→ **Task statement**: The required answer is a copy of each line in the entries below that includes "diamond".

(Stored data)
---------------

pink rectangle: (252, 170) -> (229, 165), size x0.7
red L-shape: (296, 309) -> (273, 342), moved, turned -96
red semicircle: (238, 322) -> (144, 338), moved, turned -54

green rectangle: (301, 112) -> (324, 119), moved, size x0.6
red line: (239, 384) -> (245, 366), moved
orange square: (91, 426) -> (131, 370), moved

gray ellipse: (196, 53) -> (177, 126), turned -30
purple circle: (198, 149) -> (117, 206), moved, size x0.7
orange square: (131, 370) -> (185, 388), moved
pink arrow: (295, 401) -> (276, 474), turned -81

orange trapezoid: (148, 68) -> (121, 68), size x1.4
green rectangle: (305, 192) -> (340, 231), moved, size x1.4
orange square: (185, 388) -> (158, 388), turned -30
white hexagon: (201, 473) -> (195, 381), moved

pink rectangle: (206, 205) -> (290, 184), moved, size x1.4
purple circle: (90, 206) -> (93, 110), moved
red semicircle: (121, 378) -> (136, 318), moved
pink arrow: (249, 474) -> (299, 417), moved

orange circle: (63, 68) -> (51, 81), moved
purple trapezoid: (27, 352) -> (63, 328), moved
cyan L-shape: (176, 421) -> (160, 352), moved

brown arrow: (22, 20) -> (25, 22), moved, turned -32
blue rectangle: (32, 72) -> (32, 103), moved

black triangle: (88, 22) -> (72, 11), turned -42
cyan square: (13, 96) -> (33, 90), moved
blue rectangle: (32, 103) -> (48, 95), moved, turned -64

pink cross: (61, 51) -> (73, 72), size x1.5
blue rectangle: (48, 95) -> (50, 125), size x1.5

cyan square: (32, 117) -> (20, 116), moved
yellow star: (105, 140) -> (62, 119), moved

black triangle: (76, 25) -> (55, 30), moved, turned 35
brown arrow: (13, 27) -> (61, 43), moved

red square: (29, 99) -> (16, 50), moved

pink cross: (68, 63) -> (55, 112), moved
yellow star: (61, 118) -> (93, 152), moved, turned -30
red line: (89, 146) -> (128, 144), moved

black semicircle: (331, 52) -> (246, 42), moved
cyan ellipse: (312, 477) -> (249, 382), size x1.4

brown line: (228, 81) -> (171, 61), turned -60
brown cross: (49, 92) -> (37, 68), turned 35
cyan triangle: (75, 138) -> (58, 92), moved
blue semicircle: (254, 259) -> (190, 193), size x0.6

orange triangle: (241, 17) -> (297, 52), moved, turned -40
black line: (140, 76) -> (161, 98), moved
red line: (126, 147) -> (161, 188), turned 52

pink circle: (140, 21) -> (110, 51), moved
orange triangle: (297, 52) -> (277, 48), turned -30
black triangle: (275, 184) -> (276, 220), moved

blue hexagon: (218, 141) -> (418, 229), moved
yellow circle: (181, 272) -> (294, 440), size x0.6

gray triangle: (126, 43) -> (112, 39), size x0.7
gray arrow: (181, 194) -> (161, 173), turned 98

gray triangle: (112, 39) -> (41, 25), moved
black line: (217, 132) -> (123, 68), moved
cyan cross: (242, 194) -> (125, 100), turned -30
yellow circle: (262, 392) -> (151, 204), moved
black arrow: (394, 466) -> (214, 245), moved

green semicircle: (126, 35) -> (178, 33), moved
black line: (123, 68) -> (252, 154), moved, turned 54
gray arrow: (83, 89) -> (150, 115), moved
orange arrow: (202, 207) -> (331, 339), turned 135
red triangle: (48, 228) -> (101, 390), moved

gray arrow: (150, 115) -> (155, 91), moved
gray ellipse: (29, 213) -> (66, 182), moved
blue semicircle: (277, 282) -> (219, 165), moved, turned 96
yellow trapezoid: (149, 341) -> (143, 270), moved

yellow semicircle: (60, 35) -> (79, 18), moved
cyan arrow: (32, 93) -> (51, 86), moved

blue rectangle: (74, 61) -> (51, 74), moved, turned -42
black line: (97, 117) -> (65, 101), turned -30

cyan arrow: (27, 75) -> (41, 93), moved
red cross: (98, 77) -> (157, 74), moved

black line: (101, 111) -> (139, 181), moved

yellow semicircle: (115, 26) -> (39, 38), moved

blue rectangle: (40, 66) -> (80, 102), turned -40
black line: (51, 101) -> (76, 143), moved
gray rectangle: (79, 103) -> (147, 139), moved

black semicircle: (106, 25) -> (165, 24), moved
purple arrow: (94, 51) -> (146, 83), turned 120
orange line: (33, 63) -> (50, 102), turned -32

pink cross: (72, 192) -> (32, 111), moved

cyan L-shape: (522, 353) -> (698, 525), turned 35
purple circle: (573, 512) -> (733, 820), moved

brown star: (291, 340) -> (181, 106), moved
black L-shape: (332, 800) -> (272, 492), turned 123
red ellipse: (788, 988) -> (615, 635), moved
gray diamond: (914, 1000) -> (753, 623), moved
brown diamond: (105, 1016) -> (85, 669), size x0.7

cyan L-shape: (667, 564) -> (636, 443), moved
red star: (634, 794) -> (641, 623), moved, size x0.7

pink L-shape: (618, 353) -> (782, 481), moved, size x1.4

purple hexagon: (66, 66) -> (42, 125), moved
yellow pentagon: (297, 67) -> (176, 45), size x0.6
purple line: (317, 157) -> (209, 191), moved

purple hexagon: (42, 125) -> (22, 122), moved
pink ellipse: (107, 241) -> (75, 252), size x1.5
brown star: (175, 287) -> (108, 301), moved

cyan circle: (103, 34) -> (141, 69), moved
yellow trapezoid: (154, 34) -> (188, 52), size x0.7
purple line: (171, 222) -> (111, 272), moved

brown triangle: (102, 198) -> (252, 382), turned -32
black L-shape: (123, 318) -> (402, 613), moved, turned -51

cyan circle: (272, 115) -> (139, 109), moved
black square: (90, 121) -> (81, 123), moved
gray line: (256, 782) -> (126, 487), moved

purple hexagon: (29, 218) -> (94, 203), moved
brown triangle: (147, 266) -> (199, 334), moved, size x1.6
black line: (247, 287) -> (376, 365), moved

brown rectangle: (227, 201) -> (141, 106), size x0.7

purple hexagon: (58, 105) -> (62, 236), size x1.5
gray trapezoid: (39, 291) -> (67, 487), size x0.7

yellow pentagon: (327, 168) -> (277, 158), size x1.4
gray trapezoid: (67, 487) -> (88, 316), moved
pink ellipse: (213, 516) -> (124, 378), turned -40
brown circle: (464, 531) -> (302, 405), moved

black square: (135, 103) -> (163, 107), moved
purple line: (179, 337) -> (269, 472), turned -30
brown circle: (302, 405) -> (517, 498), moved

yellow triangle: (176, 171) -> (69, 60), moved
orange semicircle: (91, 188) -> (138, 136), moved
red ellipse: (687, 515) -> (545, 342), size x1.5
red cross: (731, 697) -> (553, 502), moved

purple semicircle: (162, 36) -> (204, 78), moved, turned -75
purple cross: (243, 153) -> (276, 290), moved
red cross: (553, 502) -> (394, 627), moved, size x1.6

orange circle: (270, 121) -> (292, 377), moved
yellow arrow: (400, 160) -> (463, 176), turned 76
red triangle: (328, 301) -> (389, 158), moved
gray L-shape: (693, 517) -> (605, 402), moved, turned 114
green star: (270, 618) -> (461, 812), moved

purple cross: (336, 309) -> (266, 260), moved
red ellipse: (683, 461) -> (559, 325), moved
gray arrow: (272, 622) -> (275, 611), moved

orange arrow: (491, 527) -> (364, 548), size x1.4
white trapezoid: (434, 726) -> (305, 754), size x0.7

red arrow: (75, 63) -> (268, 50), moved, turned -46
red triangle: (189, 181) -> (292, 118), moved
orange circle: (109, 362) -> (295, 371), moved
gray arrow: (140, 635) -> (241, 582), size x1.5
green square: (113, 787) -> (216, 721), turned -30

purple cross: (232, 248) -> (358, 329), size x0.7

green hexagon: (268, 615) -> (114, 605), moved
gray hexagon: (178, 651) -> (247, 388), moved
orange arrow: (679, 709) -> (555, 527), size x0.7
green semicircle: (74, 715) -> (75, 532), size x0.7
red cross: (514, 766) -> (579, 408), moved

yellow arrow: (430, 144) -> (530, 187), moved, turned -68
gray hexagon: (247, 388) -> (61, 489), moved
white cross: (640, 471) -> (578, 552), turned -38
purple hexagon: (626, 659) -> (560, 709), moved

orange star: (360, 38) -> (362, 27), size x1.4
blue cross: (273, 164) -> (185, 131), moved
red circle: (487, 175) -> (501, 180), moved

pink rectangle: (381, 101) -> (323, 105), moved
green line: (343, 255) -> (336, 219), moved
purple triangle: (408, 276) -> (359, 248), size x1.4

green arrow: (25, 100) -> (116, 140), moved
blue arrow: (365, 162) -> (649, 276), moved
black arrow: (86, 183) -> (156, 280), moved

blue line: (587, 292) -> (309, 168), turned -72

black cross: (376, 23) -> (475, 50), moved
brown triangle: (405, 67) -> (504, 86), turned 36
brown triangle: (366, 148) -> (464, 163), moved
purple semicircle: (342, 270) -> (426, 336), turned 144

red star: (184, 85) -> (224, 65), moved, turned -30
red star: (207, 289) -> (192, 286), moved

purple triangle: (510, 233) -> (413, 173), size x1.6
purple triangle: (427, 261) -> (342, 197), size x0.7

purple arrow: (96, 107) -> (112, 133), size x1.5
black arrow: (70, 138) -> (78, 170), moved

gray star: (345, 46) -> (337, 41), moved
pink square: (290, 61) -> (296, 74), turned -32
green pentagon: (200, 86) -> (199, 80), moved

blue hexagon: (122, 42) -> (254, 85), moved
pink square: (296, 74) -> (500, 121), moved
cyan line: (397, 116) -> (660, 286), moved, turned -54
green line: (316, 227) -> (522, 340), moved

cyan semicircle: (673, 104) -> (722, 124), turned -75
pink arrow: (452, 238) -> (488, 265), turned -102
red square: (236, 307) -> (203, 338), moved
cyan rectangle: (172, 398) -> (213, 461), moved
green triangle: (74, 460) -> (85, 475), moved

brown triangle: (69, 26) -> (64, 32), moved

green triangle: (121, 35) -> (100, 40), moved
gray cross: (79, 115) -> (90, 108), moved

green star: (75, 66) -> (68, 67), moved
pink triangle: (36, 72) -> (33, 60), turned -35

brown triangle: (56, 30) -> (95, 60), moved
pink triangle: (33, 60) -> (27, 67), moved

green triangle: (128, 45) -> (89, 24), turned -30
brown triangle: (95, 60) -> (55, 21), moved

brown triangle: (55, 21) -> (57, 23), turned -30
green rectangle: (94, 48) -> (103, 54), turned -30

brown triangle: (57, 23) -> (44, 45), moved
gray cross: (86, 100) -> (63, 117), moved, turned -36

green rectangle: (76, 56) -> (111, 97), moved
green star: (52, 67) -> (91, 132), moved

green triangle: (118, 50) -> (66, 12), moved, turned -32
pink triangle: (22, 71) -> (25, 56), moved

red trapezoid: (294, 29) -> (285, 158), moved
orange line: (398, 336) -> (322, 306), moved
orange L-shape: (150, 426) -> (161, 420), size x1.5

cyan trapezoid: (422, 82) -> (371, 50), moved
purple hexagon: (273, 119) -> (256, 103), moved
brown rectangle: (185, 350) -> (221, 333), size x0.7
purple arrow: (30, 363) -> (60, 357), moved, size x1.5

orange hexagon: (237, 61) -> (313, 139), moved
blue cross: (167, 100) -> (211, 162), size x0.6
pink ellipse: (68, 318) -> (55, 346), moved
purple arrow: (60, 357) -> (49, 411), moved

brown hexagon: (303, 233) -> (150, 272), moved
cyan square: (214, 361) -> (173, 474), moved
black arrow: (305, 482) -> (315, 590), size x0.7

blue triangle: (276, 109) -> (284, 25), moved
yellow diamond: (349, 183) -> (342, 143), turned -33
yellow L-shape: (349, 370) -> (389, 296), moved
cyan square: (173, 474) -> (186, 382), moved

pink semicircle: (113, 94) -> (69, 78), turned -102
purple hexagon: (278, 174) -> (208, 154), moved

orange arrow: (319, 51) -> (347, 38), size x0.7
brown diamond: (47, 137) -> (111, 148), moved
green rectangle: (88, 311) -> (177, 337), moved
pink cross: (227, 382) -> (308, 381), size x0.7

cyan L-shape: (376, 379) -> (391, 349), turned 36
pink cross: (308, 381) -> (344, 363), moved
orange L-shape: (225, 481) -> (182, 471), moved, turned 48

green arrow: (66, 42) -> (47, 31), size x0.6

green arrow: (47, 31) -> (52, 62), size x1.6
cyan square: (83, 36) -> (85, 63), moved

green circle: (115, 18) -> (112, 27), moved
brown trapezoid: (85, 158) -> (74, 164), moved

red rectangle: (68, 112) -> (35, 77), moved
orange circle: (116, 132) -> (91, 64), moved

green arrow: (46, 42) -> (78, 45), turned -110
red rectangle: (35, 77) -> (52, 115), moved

---------------

→ **Reply to the exercise**:
gray diamond: (914, 1000) -> (753, 623), moved
brown diamond: (105, 1016) -> (85, 669), size x0.7
yellow diamond: (349, 183) -> (342, 143), turned -33
brown diamond: (47, 137) -> (111, 148), moved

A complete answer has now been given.